**** RECORDS FOR THIS TASK ****

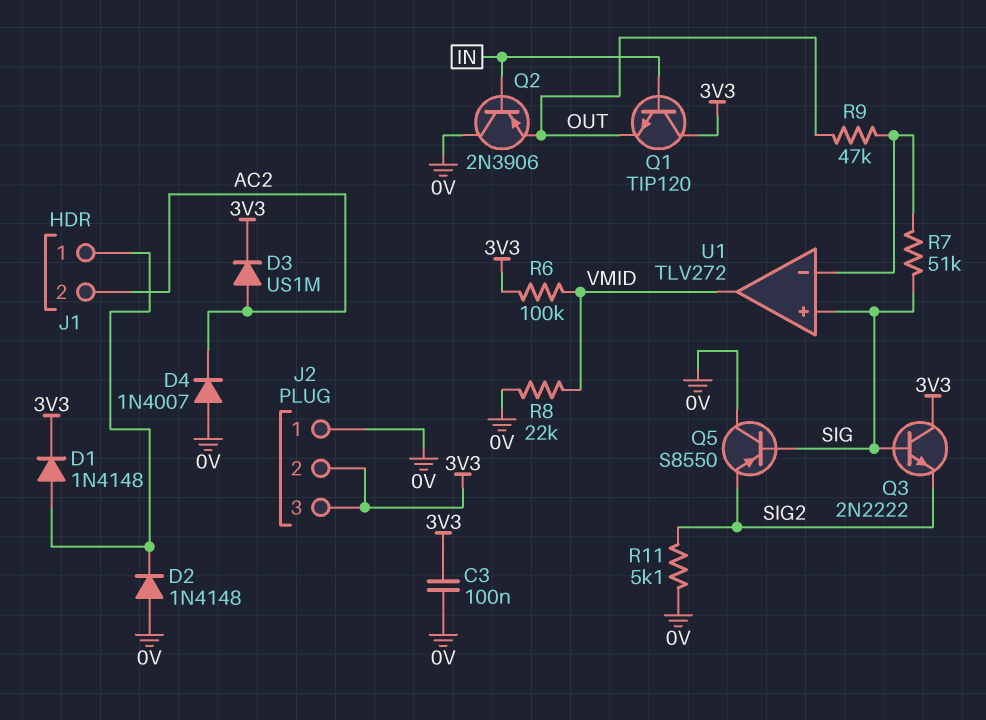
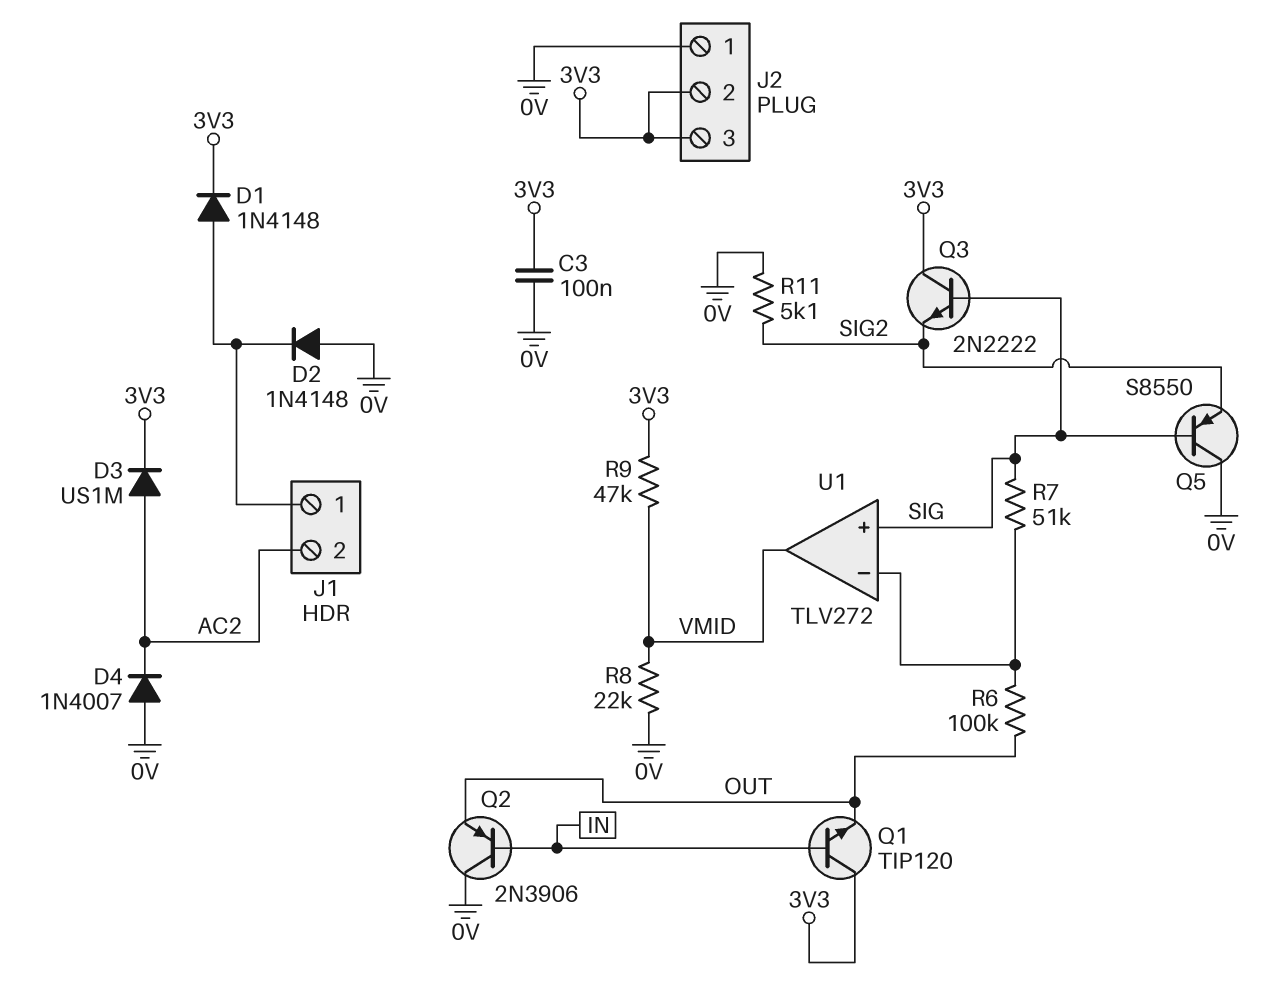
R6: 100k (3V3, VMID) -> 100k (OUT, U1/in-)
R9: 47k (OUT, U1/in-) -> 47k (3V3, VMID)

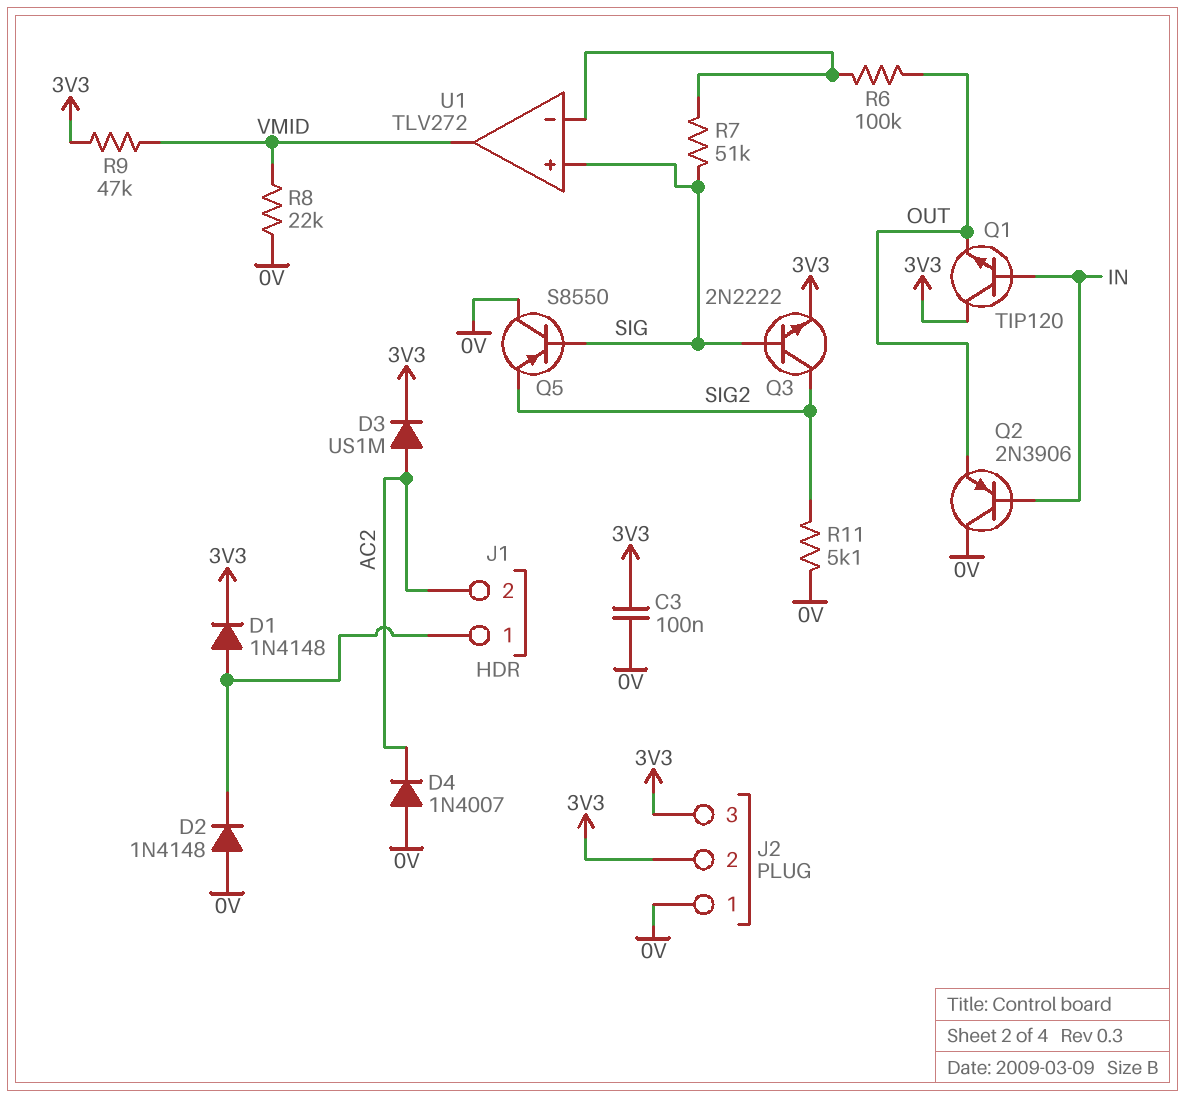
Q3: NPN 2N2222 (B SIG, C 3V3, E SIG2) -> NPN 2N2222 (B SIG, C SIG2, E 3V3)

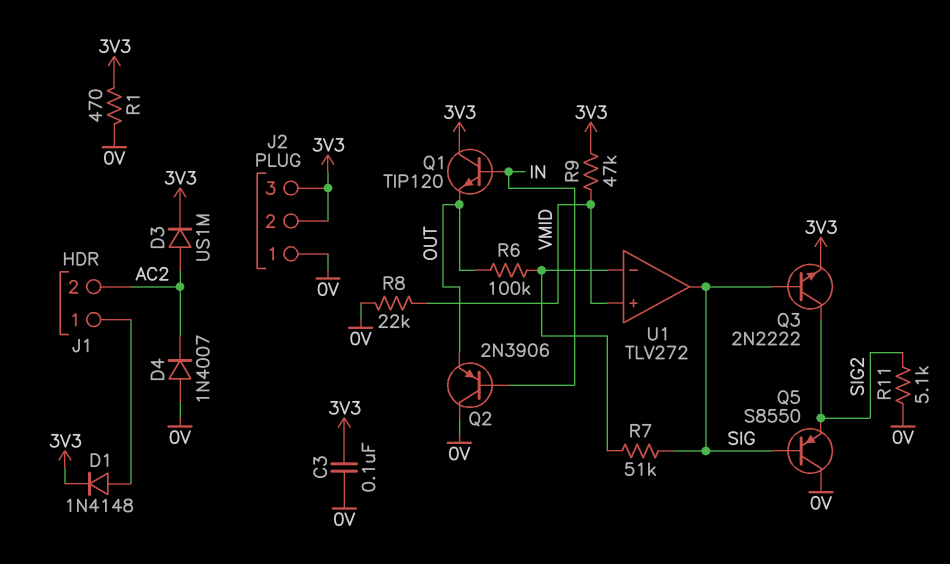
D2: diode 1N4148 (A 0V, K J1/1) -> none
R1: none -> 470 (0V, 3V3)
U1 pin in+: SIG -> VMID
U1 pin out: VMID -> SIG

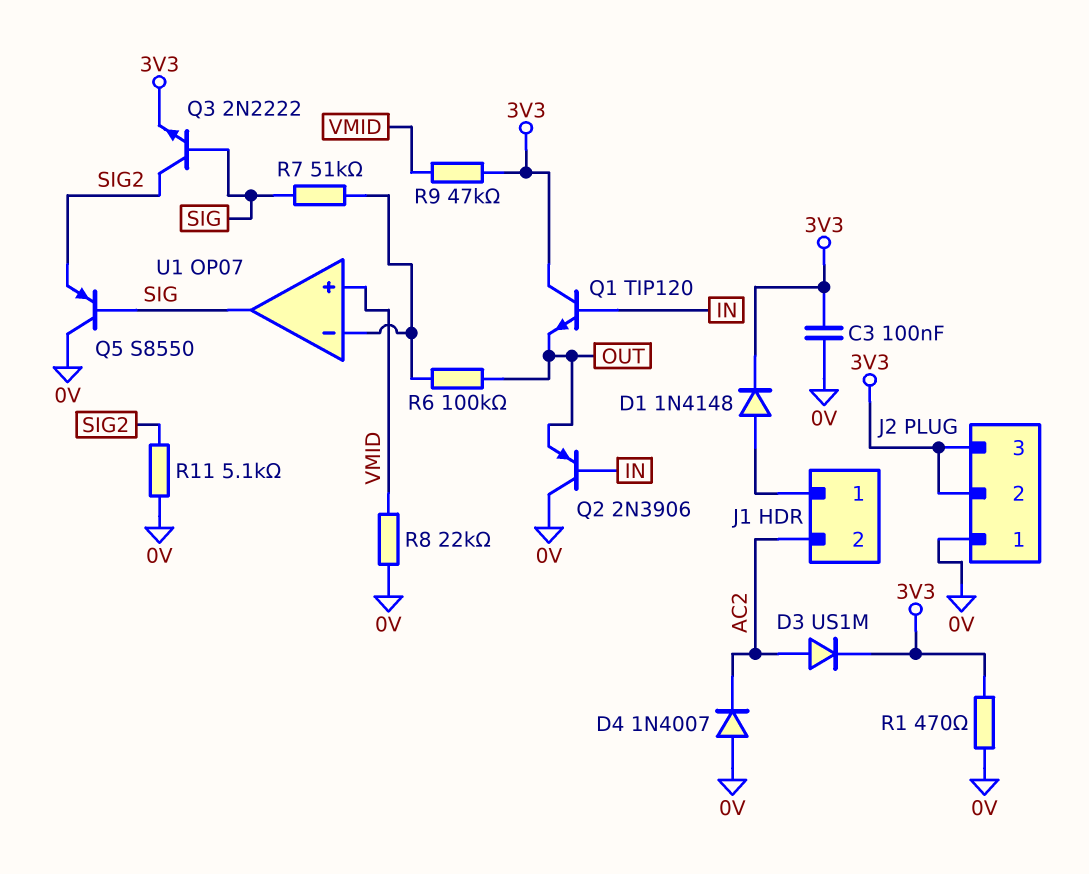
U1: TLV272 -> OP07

****

#### [WHAT YOU ARE ASKED TO DO]
Give an exact copy of the listing, without its pictures.

#### [SOLVED PROBLEM]
R6: 100k (3V3, VMID) -> 100k (OUT, U1/in-)
R9: 47k (OUT, U1/in-) -> 47k (3V3, VMID)

Q3: NPN 2N2222 (B SIG, C 3V3, E SIG2) -> NPN 2N2222 (B SIG, C SIG2, E 3V3)

D2: diode 1N4148 (A 0V, K J1/1) -> none
R1: none -> 470 (0V, 3V3)
U1 pin in+: SIG -> VMID
U1 pin out: VMID -> SIG

U1: TLV272 -> OP07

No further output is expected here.